[Source records]
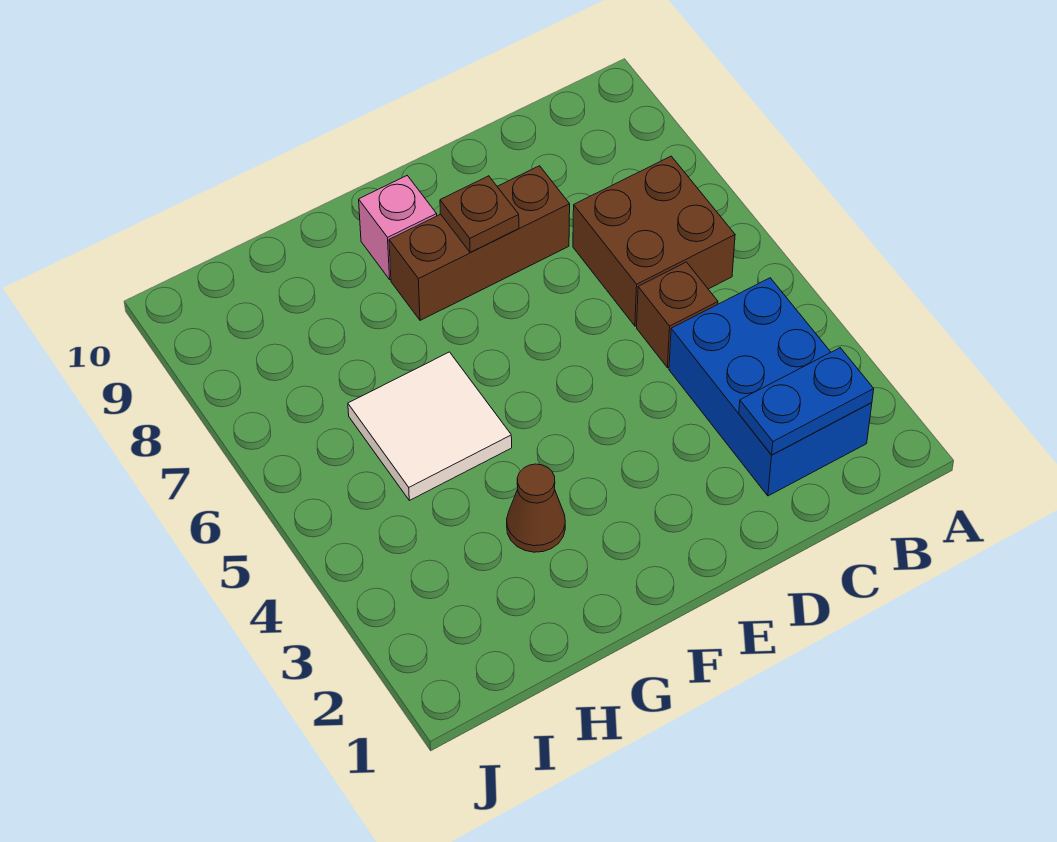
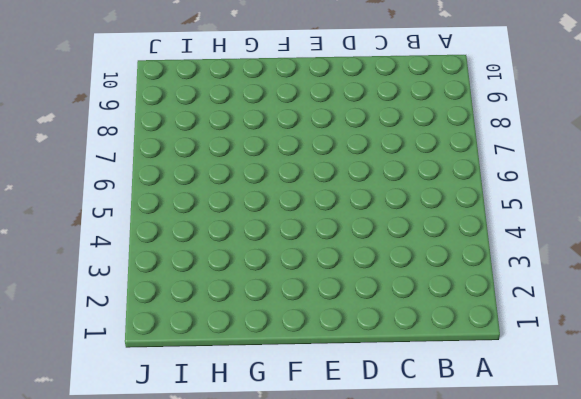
none -> blue brick B2:C4 level 1
none -> brown brick B6:C7 level 1

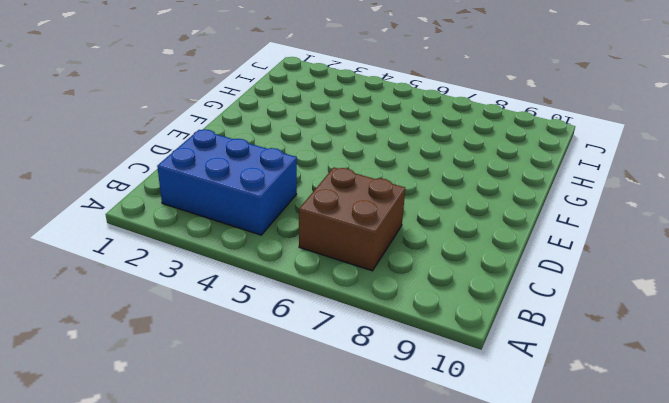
none -> brown brick C5 level 1
none -> brown brick D8:F8 level 1

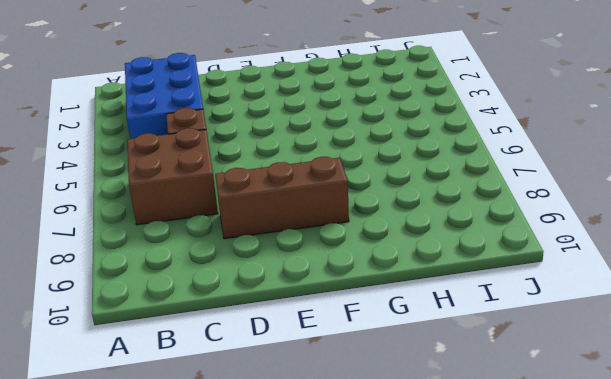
none -> pink brick F9 level 1
none -> brown cone G3 level 1

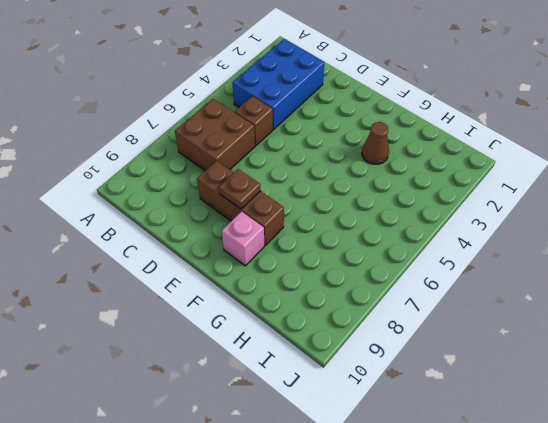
none -> white tile G5:H6 level 1
none -> blue plate B2:C2 level 2

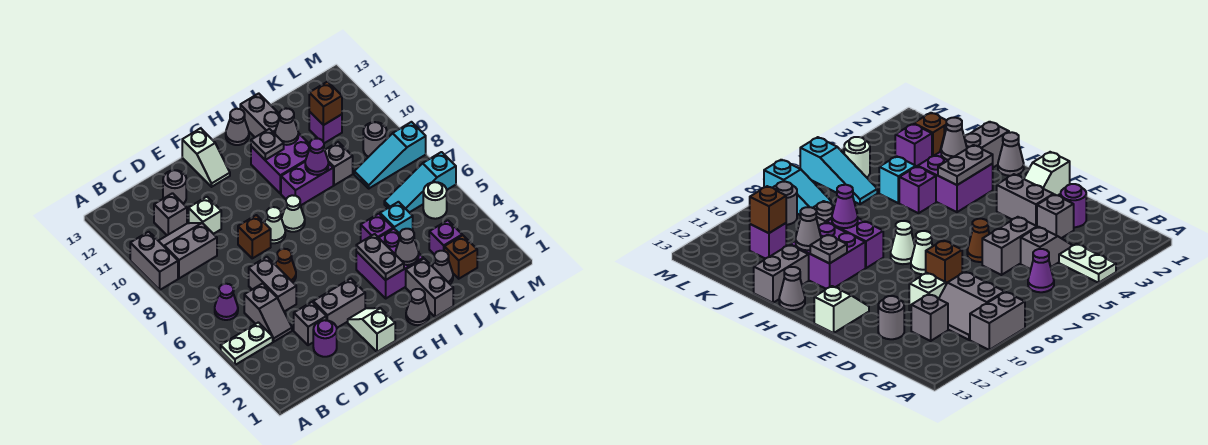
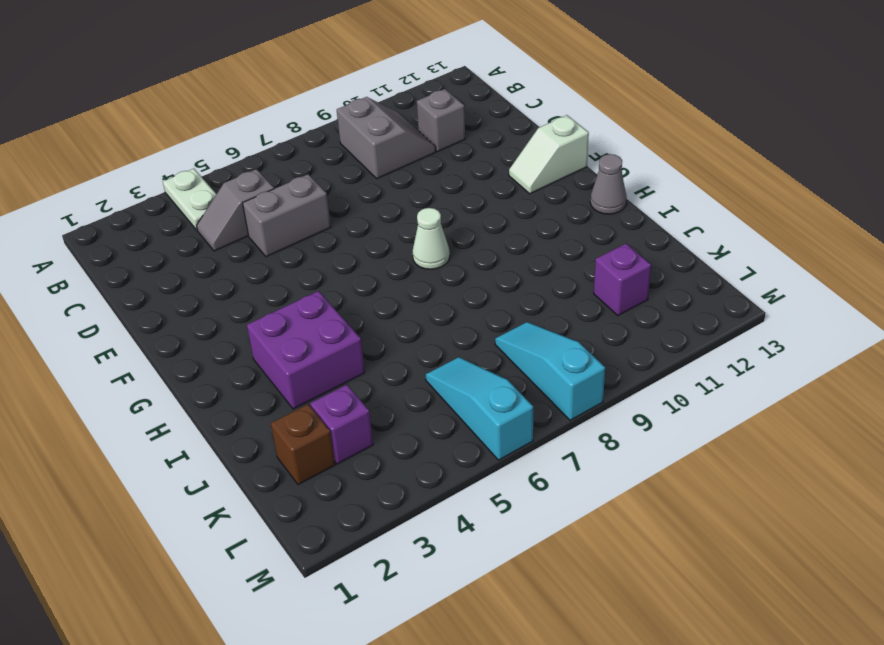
none -> grey brick A9:A10 level 1
none -> purple cone B6 level 1
none -> purple round brick D2 level 1
none -> grey brick D3 level 1

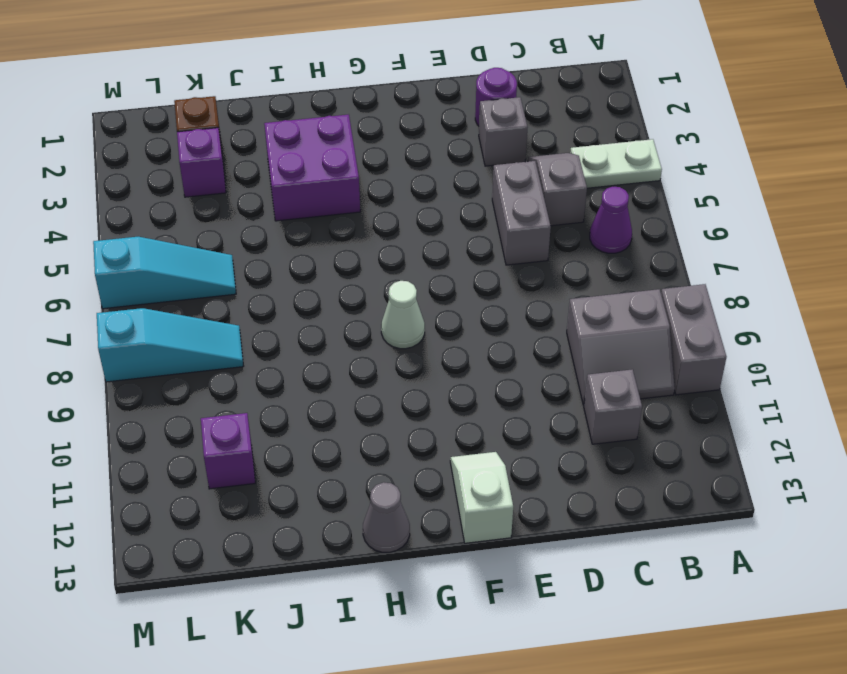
none -> white brick D10 level 1
none -> grey round brick D12 level 1
none -> grey brick E3:F3 level 1
none -> brown cone E6 level 1

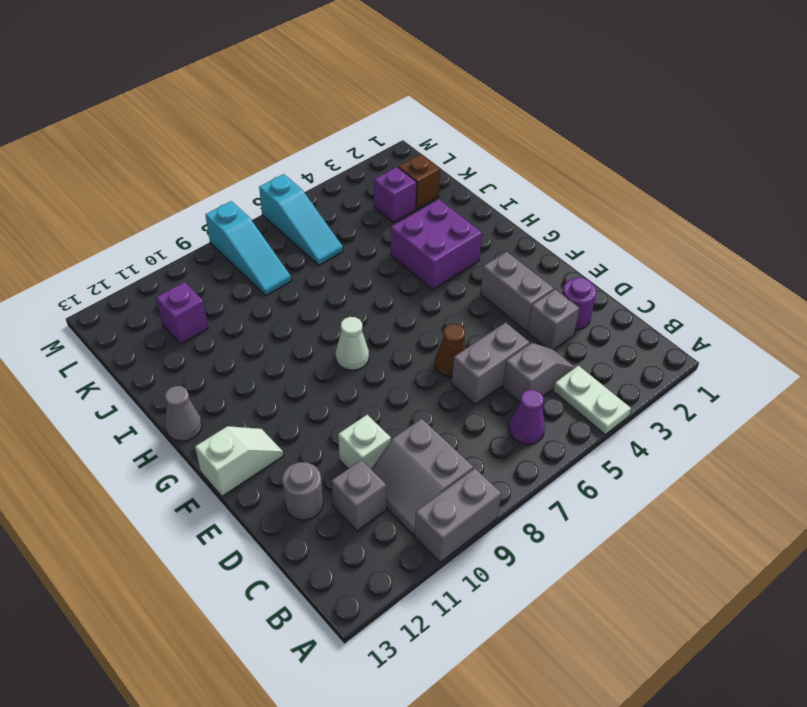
none -> brown brick E8 level 1
none -> white slope F1:F2 level 1 top 1
none -> white cone F8 level 1
none -> grey cone H1 level 1

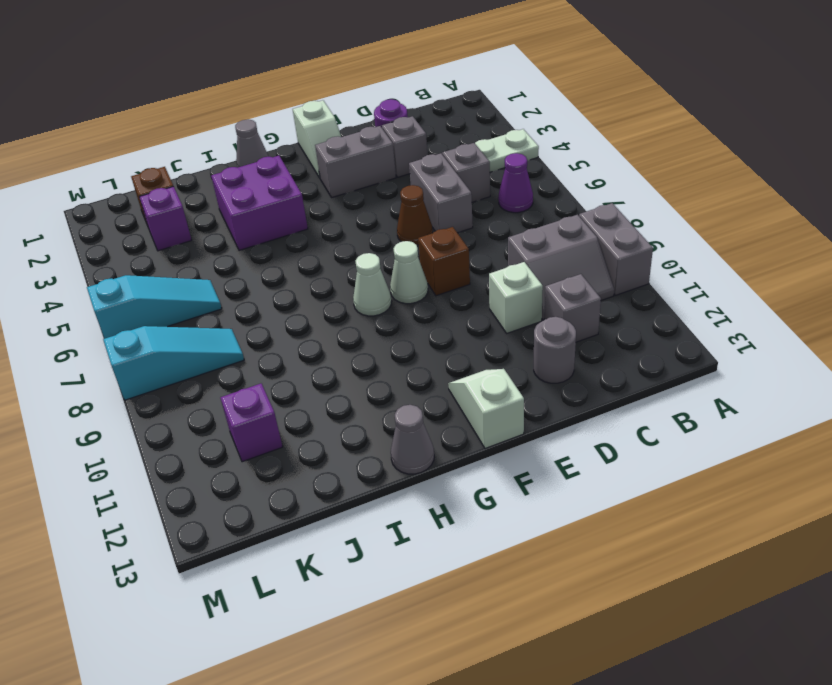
none -> purple brick H9:I9 level 1
none -> purple brick H10:I11 level 1
none -> grey brick I1:I2 level 1
none -> purple brick I5 level 1

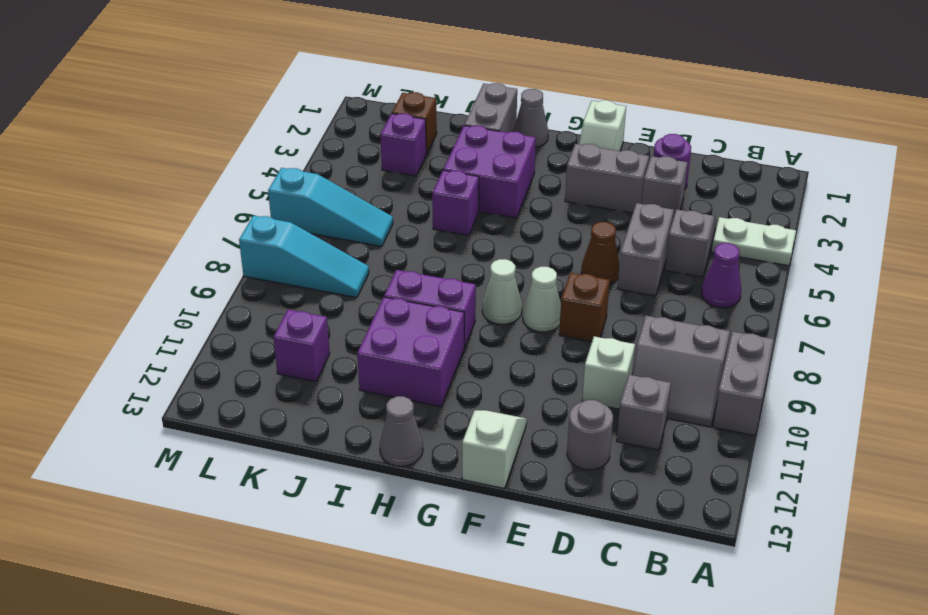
none -> grey brick I12:I13 level 1
none -> grey cone J2 level 1
none -> cyan brick J5 level 1
none -> grey brick J9 level 1

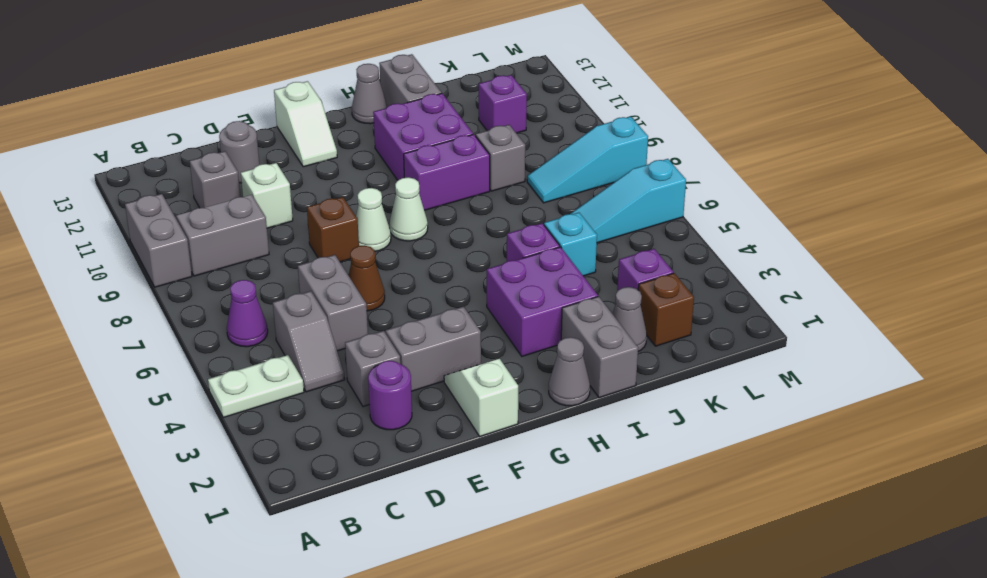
none -> white round brick L5 level 1
none -> grey round brick L9 level 1
none -> grey plate H3:H4 level 2
none -> grey plate H11 level 2

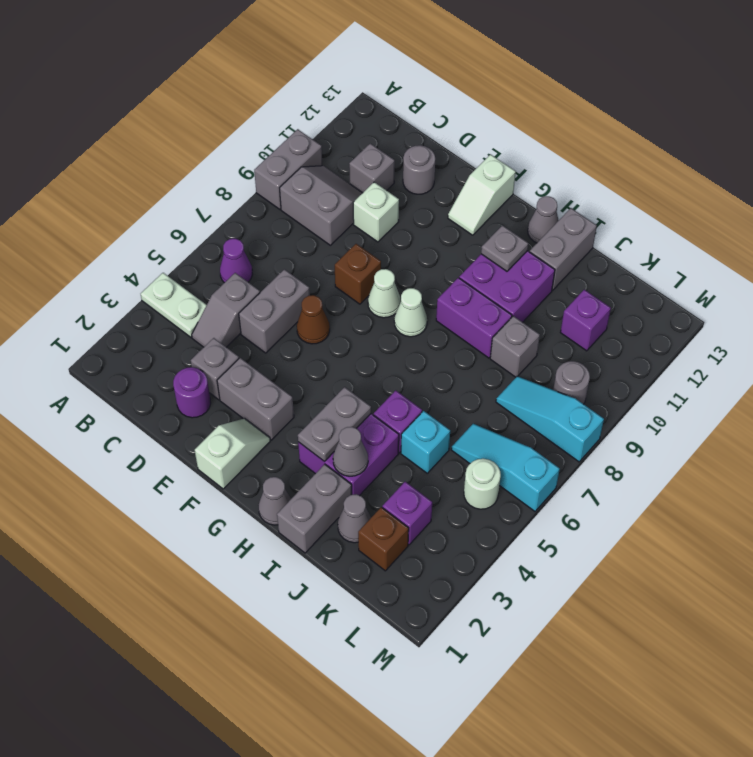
none -> purple cone I9 level 2
none -> grey cone I11 level 2
none -> brown brick K11 level 2

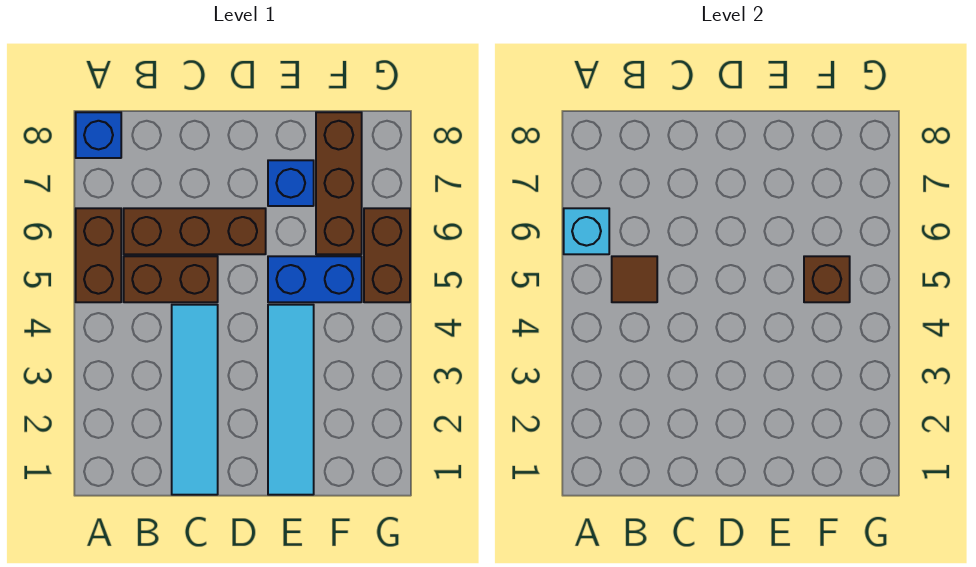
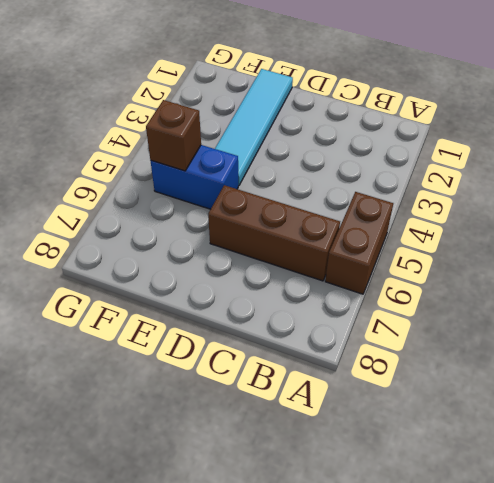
none -> blue brick A8 level 1
none -> brown brick B5:C5 level 1
none -> cyan tile C1:C4 level 1

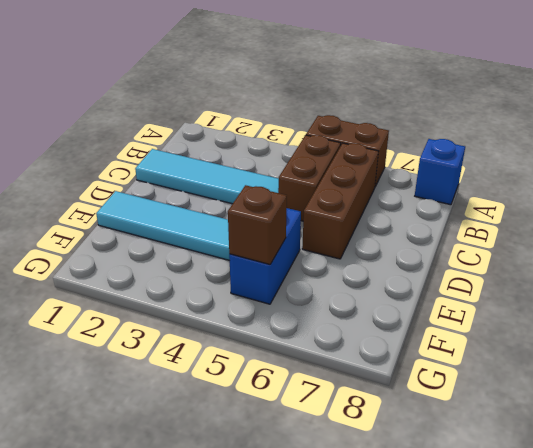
none -> blue brick E7 level 1
none -> brown brick F6:F8 level 1
none -> brown brick G5:G6 level 1

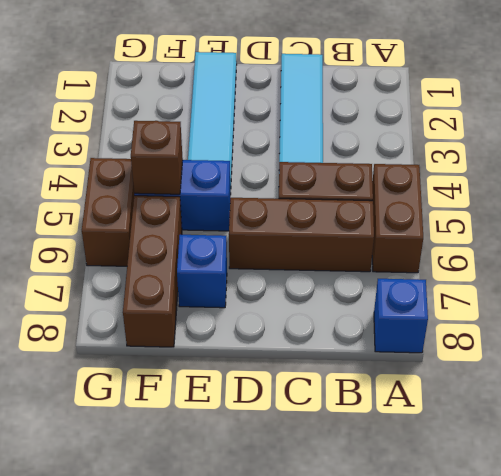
none -> cyan brick A6 level 2
none -> brown tile B5 level 2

● **TASK TO COMPLETE**: Beginning with the first line of the entries above, repeat each line word for word until the line with "none -> white round brick L5 level 1" has been given too. Omit the pictures.

● **EXERCISE RESPONSE**:
none -> blue brick B2:C4 level 1
none -> brown brick B6:C7 level 1

none -> brown brick C5 level 1
none -> brown brick D8:F8 level 1

none -> pink brick F9 level 1
none -> brown cone G3 level 1

none -> white tile G5:H6 level 1
none -> blue plate B2:C2 level 2

none -> grey brick A9:A10 level 1
none -> purple cone B6 level 1
none -> purple round brick D2 level 1
none -> grey brick D3 level 1

none -> white brick D10 level 1
none -> grey round brick D12 level 1
none -> grey brick E3:F3 level 1
none -> brown cone E6 level 1

none -> brown brick E8 level 1
none -> white slope F1:F2 level 1 top 1
none -> white cone F8 level 1
none -> grey cone H1 level 1

none -> purple brick H9:I9 level 1
none -> purple brick H10:I11 level 1
none -> grey brick I1:I2 level 1
none -> purple brick I5 level 1

none -> grey brick I12:I13 level 1
none -> grey cone J2 level 1
none -> cyan brick J5 level 1
none -> grey brick J9 level 1

none -> white round brick L5 level 1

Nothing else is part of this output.